→ **EXERCISE DATA**:

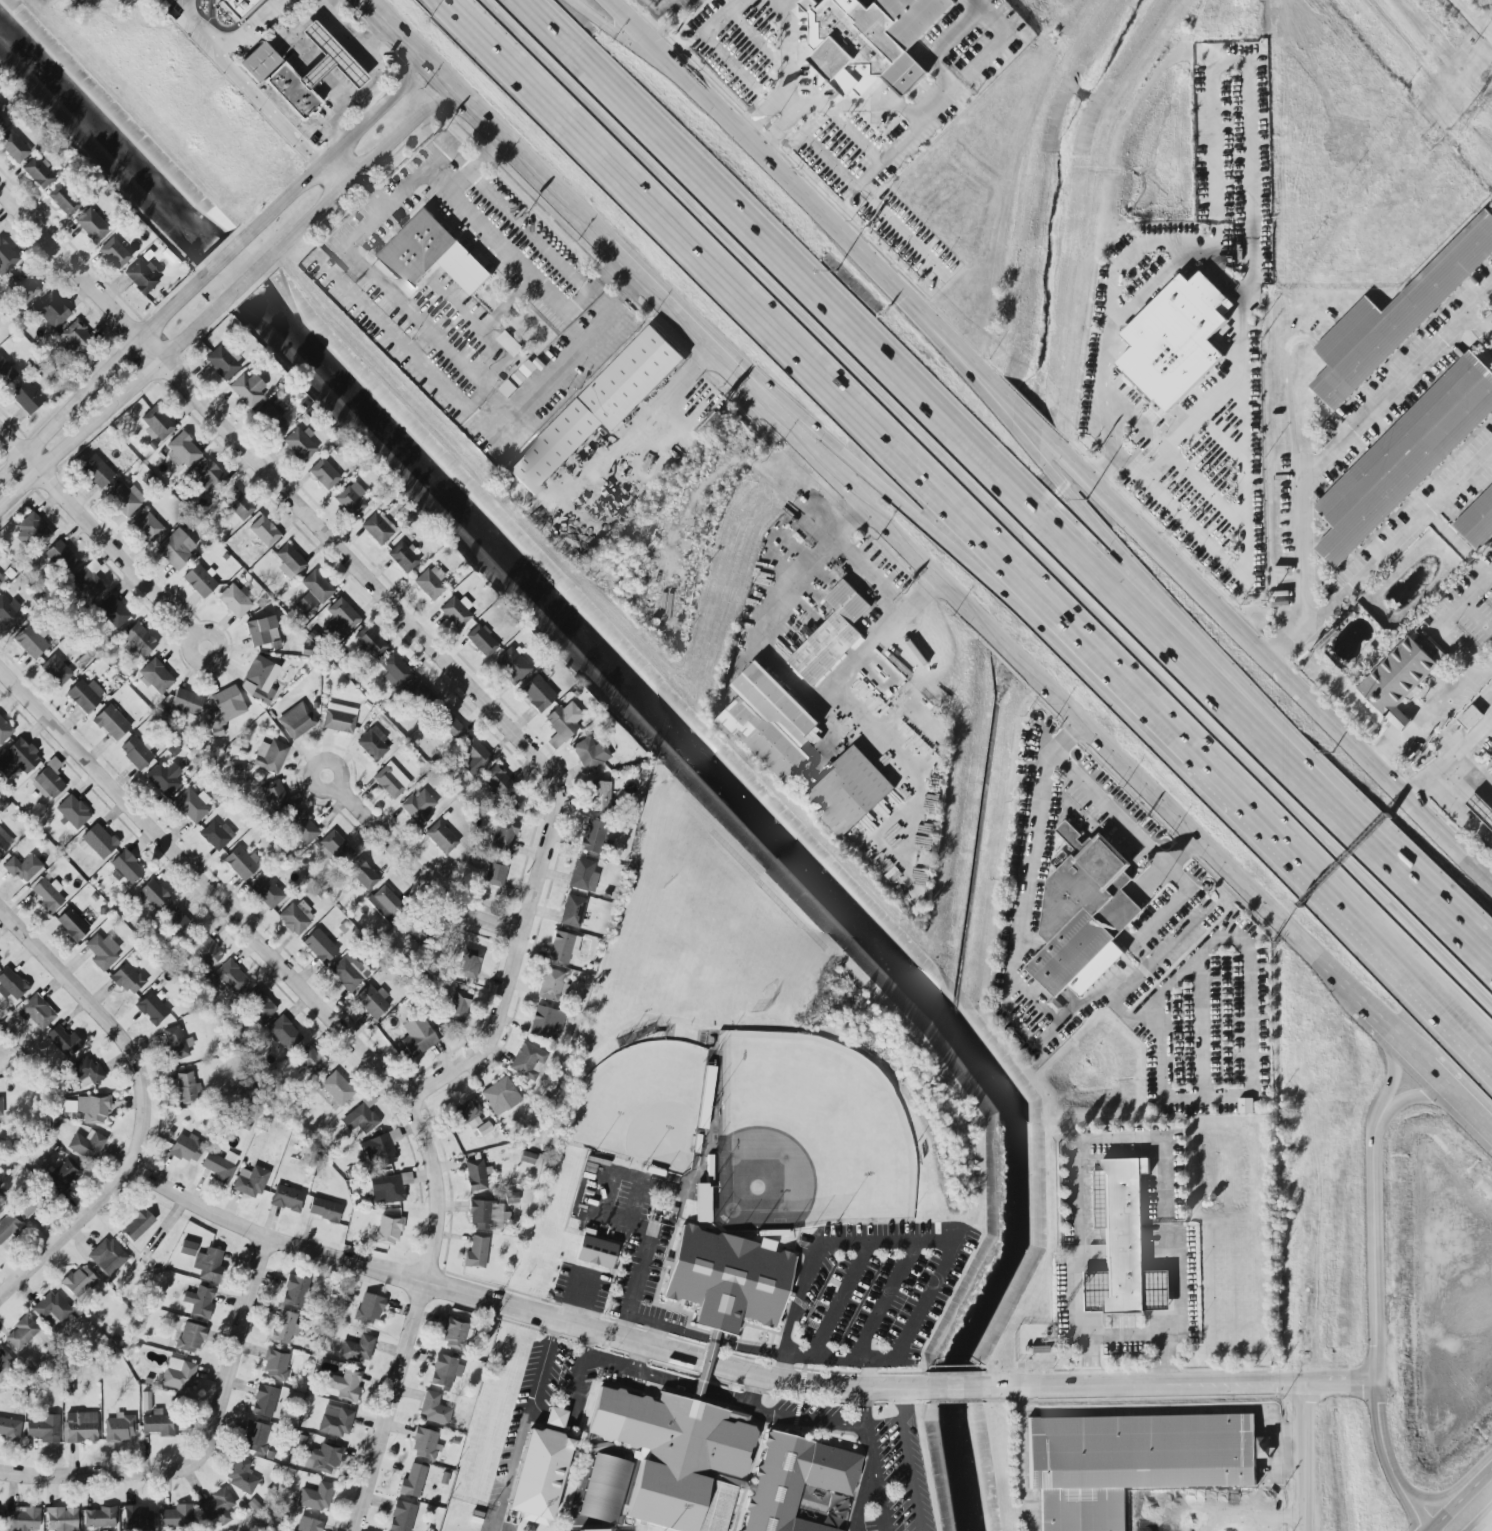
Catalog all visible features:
building: (237, 8)
road: (656, 10)
road: (383, 19)
road: (386, 20)
road: (230, 28)
road: (640, 34)
road: (622, 36)
road: (375, 40)
building: (870, 40)
road: (227, 42)
road: (714, 44)
road: (361, 56)
building: (259, 62)
road: (316, 67)
building: (1258, 68)
road: (595, 69)
building: (312, 74)
road: (263, 106)
power tower: (1474, 107)
building: (2, 108)
road: (761, 114)
road: (335, 119)
building: (0, 120)
power tower: (1461, 120)
road: (777, 130)
road: (1250, 145)
building: (13, 147)
road: (876, 157)
road: (831, 161)
road: (475, 163)
building: (38, 173)
road: (330, 177)
road: (546, 183)
road: (370, 192)
road: (801, 192)
building: (63, 200)
road: (892, 218)
road: (484, 225)
building: (91, 226)
building: (114, 253)
building: (432, 254)
building: (6, 258)
road: (216, 262)
building: (141, 277)
road: (239, 283)
road: (1152, 284)
building: (22, 286)
building: (51, 310)
building: (1396, 316)
road: (852, 326)
building: (74, 339)
building: (1176, 339)
building: (510, 343)
road: (563, 358)
building: (221, 362)
road: (455, 364)
building: (6, 373)
building: (246, 389)
building: (25, 396)
building: (599, 407)
building: (270, 418)
road: (1136, 421)
road: (858, 422)
building: (157, 424)
road: (1185, 433)
road: (635, 434)
building: (299, 445)
building: (183, 449)
road: (1328, 456)
building: (1404, 456)
building: (96, 471)
building: (324, 474)
building: (210, 477)
road: (768, 486)
road: (1206, 489)
road: (1104, 496)
building: (124, 499)
building: (351, 499)
building: (238, 505)
road: (987, 508)
road: (681, 519)
building: (1477, 520)
building: (147, 526)
building: (378, 528)
building: (263, 531)
building: (32, 532)
road: (96, 532)
road: (1400, 533)
building: (175, 549)
road: (1114, 552)
road: (795, 554)
building: (60, 557)
building: (403, 557)
building: (289, 561)
road: (1491, 575)
building: (1, 579)
building: (88, 580)
building: (199, 580)
road: (987, 581)
building: (430, 582)
road: (1476, 590)
building: (312, 592)
road: (884, 599)
building: (234, 601)
building: (456, 611)
building: (112, 612)
building: (9, 616)
building: (342, 616)
road: (406, 621)
road: (204, 631)
building: (262, 632)
building: (832, 634)
building: (139, 639)
building: (481, 641)
building: (30, 642)
building: (369, 642)
road: (1174, 647)
road: (1026, 663)
building: (511, 666)
building: (55, 670)
building: (395, 672)
building: (156, 676)
building: (1397, 676)
building: (259, 679)
building: (537, 693)
building: (85, 695)
building: (420, 698)
building: (186, 701)
building: (225, 709)
building: (1471, 716)
road: (1435, 717)
building: (339, 718)
building: (563, 718)
building: (1399, 719)
building: (296, 721)
building: (768, 722)
building: (111, 723)
building: (449, 724)
building: (4, 731)
road: (1066, 734)
building: (372, 743)
road: (1449, 749)
building: (136, 753)
building: (590, 754)
building: (270, 756)
building: (472, 757)
building: (18, 759)
road: (319, 761)
road: (1472, 765)
building: (163, 778)
road: (1386, 778)
building: (49, 780)
building: (390, 781)
building: (497, 782)
building: (848, 791)
building: (275, 797)
building: (599, 797)
building: (192, 804)
building: (515, 804)
building: (418, 807)
building: (1481, 808)
building: (72, 812)
road: (1458, 814)
building: (302, 827)
building: (503, 834)
building: (216, 835)
building: (592, 836)
building: (440, 837)
building: (4, 841)
building: (98, 841)
building: (333, 847)
building: (241, 862)
building: (126, 867)
building: (23, 868)
road: (1400, 872)
road: (419, 873)
building: (495, 873)
building: (362, 874)
building: (583, 875)
road: (1027, 881)
road: (203, 885)
building: (266, 892)
building: (153, 894)
building: (47, 895)
building: (384, 902)
building: (572, 911)
building: (1084, 915)
building: (296, 917)
building: (178, 924)
building: (71, 925)
building: (319, 946)
building: (563, 947)
building: (102, 951)
building: (205, 951)
road: (1385, 953)
building: (0, 960)
building: (469, 964)
building: (349, 972)
building: (231, 978)
building: (127, 979)
building: (11, 985)
building: (550, 985)
building: (373, 1001)
building: (258, 1005)
building: (457, 1006)
building: (151, 1009)
road: (1246, 1011)
building: (36, 1012)
road: (106, 1023)
building: (545, 1023)
road: (1200, 1024)
building: (282, 1032)
road: (1395, 1032)
building: (417, 1035)
building: (63, 1041)
building: (177, 1043)
building: (310, 1060)
building: (527, 1061)
road: (1392, 1064)
building: (84, 1073)
building: (184, 1088)
building: (337, 1088)
building: (500, 1096)
road: (1460, 1096)
road: (1421, 1097)
park: (637, 1103)
building: (1246, 1105)
building: (1, 1106)
building: (92, 1109)
building: (466, 1114)
building: (361, 1117)
building: (483, 1129)
park: (806, 1133)
road: (1111, 1134)
building: (87, 1145)
building: (381, 1148)
building: (186, 1149)
building: (527, 1157)
building: (219, 1166)
building: (475, 1175)
building: (62, 1176)
building: (250, 1181)
building: (388, 1188)
building: (287, 1198)
building: (511, 1198)
building: (27, 1206)
building: (324, 1209)
building: (487, 1215)
building: (136, 1224)
building: (7, 1226)
building: (387, 1230)
road: (65, 1232)
road: (906, 1241)
building: (1122, 1244)
building: (187, 1248)
building: (476, 1252)
building: (595, 1252)
building: (107, 1257)
building: (208, 1264)
building: (728, 1279)
building: (79, 1282)
building: (294, 1291)
road: (633, 1295)
road: (840, 1299)
road: (884, 1299)
building: (199, 1302)
road: (1178, 1303)
road: (519, 1307)
building: (369, 1308)
road: (1076, 1314)
road: (413, 1316)
road: (1375, 1323)
road: (656, 1324)
building: (285, 1328)
building: (454, 1332)
building: (21, 1333)
road: (657, 1335)
building: (190, 1338)
road: (710, 1340)
building: (357, 1349)
road: (233, 1351)
road: (749, 1351)
road: (829, 1356)
road: (636, 1357)
building: (3, 1358)
building: (275, 1363)
road: (581, 1366)
building: (443, 1371)
building: (178, 1374)
road: (637, 1374)
road: (1178, 1382)
building: (345, 1384)
road: (953, 1386)
road: (749, 1388)
road: (697, 1389)
road: (722, 1398)
building: (264, 1401)
building: (433, 1409)
road: (1154, 1411)
building: (555, 1417)
road: (804, 1417)
building: (336, 1421)
road: (523, 1424)
building: (158, 1425)
building: (80, 1427)
building: (44, 1429)
building: (119, 1429)
building: (10, 1430)
building: (255, 1437)
road: (1304, 1455)
building: (323, 1458)
road: (910, 1459)
road: (869, 1460)
building: (1133, 1462)
building: (713, 1465)
road: (98, 1474)
building: (539, 1475)
building: (241, 1476)
building: (412, 1481)
building: (604, 1489)
building: (316, 1497)
road: (1436, 1499)
road: (858, 1501)
road: (1461, 1503)
building: (217, 1507)
building: (177, 1516)
building: (402, 1516)
building: (100, 1517)
building: (137, 1518)
building: (22, 1519)
building: (61, 1519)
building: (307, 1524)
road: (1486, 1526)
road: (1486, 1529)
building: (596, 1530)

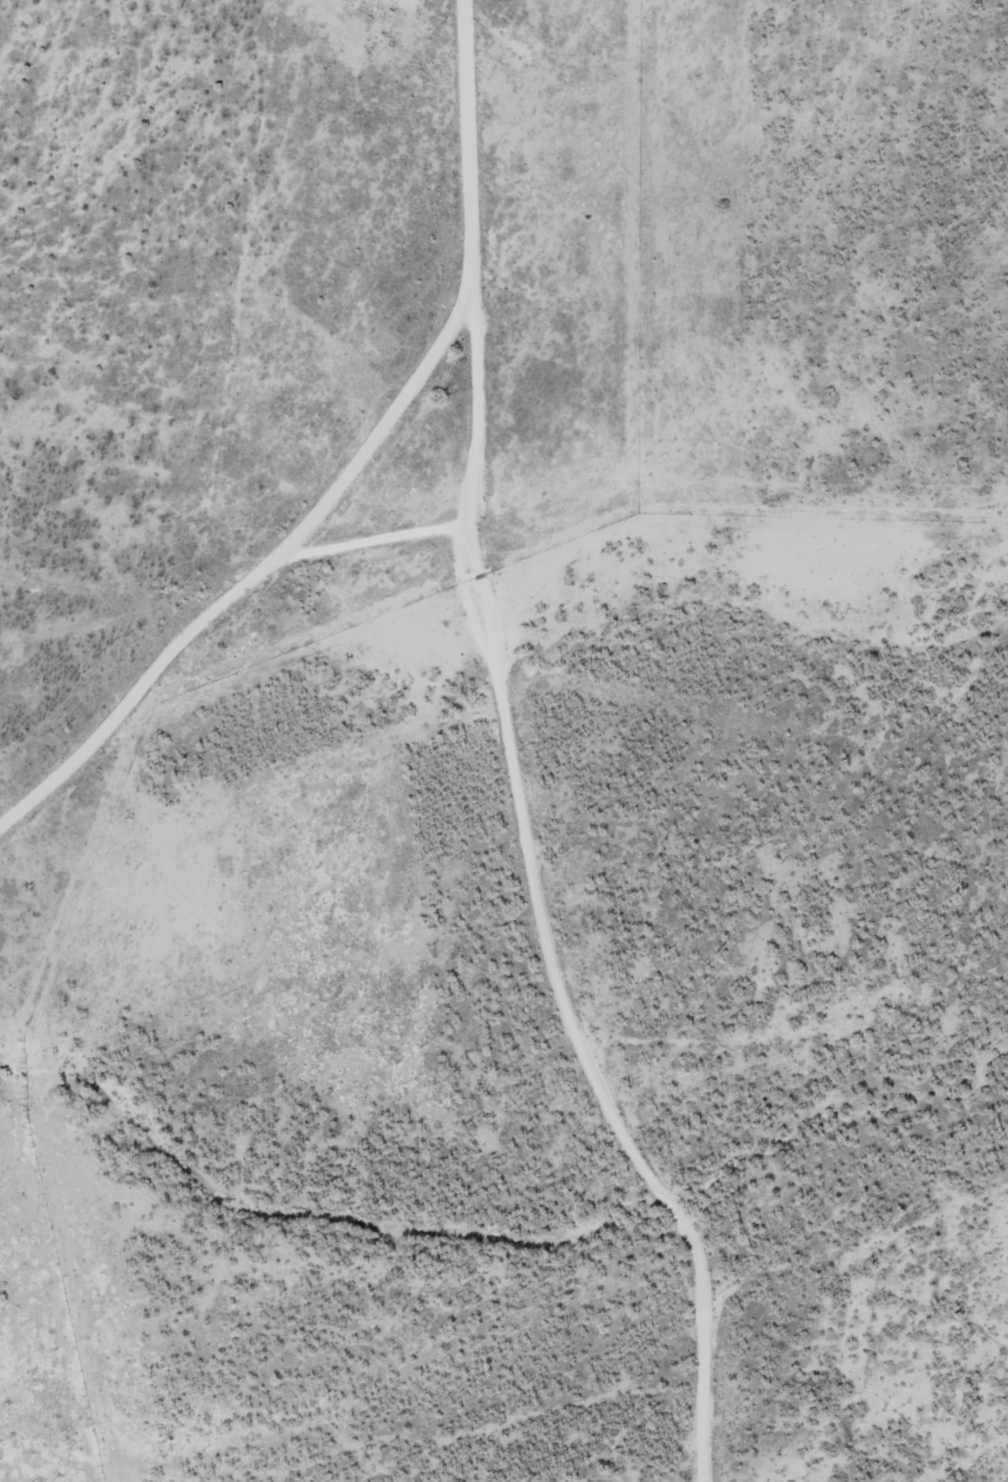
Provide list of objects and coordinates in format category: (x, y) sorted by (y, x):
road: (397, 524)
road: (246, 571)
road: (544, 759)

→ **WORK INSTRUCTION**: The answer must be the line containing "Provide list of" and every line after it to the end of the data, exactly as written.

→ **REPLY TO THE TASK**:
Provide list of objects and coordinates in format category: (x, y) sorted by (y, x):
road: (397, 524)
road: (246, 571)
road: (544, 759)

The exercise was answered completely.